→ **Information shown**:
● ● ● ● ●
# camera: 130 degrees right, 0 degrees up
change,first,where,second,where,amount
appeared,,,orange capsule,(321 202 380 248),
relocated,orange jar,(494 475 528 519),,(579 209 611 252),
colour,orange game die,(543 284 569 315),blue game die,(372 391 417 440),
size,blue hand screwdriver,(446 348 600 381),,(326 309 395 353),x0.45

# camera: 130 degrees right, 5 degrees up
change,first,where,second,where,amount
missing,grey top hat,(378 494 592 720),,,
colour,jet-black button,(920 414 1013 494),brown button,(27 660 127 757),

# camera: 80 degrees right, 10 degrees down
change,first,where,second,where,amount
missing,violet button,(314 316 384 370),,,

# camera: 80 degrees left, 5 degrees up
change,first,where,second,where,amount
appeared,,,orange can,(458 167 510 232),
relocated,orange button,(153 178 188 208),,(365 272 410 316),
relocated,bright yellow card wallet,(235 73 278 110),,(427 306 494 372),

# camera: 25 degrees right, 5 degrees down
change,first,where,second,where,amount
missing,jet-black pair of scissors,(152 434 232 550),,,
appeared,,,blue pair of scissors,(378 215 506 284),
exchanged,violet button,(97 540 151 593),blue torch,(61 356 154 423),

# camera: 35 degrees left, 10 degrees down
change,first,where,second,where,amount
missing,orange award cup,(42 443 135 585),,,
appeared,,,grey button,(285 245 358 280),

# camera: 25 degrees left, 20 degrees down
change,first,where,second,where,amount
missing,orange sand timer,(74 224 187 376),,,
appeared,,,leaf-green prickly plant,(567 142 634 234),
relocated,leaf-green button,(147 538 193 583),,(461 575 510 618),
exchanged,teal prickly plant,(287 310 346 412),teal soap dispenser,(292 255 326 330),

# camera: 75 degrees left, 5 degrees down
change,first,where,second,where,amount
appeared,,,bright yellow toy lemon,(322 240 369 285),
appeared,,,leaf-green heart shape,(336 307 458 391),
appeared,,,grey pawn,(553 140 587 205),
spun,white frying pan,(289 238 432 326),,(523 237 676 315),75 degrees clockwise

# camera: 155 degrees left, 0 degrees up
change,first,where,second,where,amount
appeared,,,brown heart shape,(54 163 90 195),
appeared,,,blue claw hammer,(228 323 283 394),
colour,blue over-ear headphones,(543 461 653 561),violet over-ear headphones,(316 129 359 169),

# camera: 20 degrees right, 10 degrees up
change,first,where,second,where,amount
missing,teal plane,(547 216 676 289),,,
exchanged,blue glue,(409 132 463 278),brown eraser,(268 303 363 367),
● ● ● ● ●
→ **Task item**: Only one stretch of the entries above is wanted: the lines from the one containing "appeared,,,orange capsule,(321 202" through the one containing "colour,orange game die,(543". Please reproduce it exactly.

→ **Task answer**:
appeared,,,orange capsule,(321 202 380 248),
relocated,orange jar,(494 475 528 519),,(579 209 611 252),
colour,orange game die,(543 284 569 315),blue game die,(372 391 417 440),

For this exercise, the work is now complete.